Render the stretch of the material below from the line containing "red cross: moved 1 px left" through the line containing "green hexagon: rotated 15 degrees clockwise" as a JSON list of strings, one string per line and blank lines left out. Leave the pictures out of the answer.

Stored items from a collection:
====================

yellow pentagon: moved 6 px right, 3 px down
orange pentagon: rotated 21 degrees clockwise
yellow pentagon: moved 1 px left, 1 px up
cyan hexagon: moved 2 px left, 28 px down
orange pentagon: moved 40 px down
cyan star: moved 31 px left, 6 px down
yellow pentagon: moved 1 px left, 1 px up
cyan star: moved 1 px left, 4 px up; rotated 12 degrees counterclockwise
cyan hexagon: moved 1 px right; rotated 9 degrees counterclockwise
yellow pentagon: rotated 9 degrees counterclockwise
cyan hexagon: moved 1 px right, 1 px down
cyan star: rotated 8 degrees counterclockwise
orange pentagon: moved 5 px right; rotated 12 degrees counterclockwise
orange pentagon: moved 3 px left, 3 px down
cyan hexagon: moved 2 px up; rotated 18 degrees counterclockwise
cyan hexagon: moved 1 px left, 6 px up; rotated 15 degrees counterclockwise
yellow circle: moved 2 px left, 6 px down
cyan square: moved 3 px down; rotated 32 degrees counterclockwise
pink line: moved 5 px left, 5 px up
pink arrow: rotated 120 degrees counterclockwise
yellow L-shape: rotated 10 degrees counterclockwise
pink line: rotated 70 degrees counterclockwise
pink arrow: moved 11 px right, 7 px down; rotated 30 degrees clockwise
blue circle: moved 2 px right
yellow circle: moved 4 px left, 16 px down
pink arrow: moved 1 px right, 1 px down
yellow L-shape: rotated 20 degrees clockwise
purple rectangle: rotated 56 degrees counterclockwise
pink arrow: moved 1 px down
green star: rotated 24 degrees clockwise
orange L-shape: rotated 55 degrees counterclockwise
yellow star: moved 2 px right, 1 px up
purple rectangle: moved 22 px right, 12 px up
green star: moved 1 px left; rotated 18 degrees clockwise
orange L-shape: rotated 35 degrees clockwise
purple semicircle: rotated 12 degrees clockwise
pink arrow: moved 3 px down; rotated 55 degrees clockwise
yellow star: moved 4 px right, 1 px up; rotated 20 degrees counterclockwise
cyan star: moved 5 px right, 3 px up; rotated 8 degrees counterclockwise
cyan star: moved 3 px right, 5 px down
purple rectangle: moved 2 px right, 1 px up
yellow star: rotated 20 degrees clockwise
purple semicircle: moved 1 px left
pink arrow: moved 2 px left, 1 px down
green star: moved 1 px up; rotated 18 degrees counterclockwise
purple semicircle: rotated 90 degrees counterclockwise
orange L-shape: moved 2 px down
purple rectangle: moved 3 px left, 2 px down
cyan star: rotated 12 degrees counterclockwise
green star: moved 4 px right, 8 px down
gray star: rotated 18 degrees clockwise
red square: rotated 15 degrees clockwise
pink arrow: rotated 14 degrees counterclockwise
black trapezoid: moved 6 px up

====================

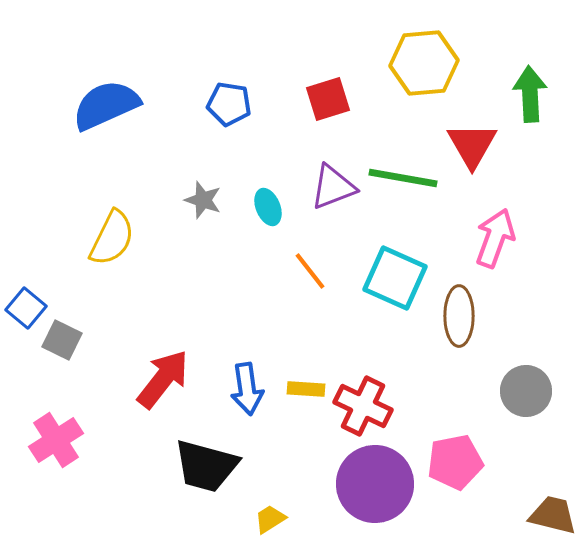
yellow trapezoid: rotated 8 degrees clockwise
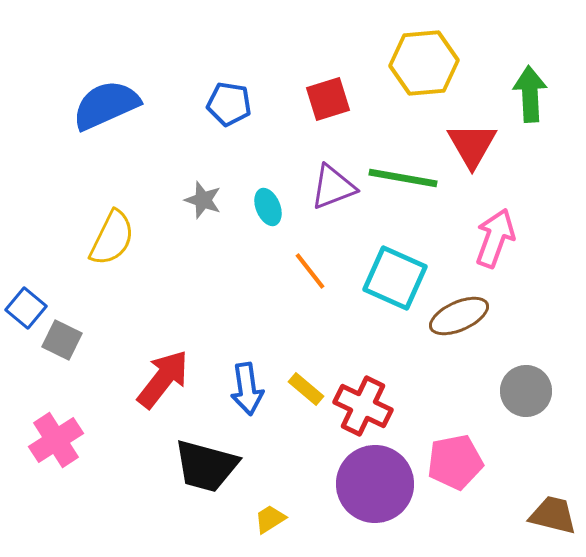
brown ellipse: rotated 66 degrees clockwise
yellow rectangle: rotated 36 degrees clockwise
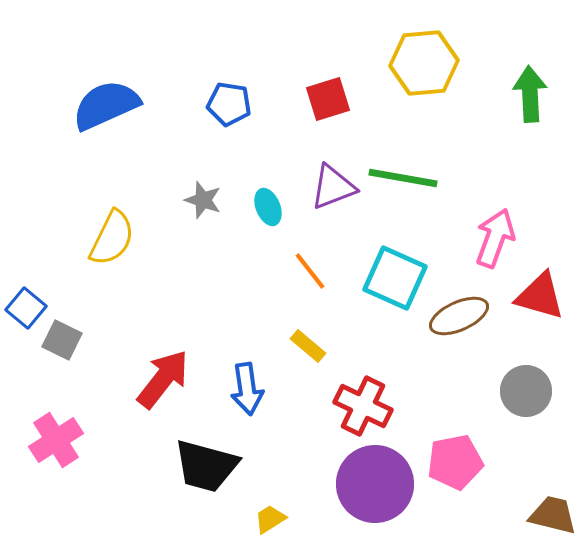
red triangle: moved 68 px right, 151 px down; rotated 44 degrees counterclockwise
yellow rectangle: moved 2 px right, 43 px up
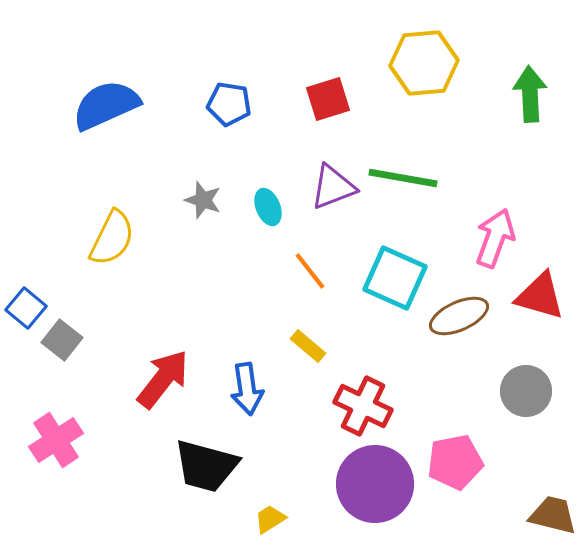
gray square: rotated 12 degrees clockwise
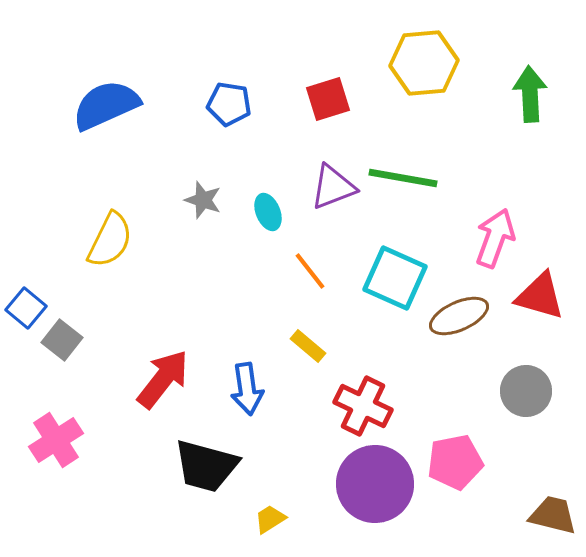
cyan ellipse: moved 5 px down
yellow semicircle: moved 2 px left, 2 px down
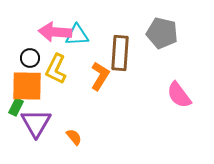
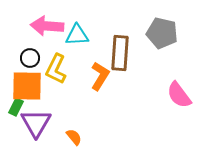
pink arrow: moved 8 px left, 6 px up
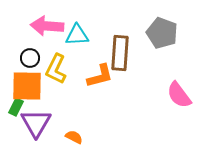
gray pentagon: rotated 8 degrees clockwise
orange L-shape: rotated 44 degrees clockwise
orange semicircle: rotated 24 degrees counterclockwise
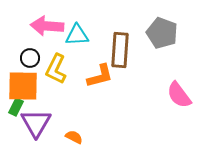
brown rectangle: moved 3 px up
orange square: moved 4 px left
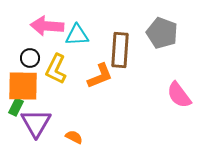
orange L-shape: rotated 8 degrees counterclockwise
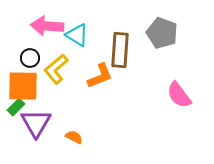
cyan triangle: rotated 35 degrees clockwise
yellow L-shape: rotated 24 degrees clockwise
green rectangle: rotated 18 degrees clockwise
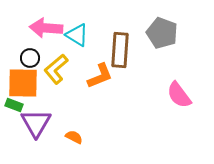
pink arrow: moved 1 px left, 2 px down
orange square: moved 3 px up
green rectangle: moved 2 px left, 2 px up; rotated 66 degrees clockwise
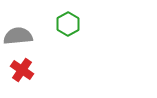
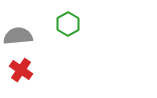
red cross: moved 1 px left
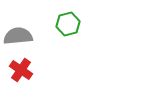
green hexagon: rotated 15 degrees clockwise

====================

- ANSWER FOR THIS EXERCISE
[
  "red cross: moved 1 px left",
  "green hexagon: rotated 15 degrees clockwise"
]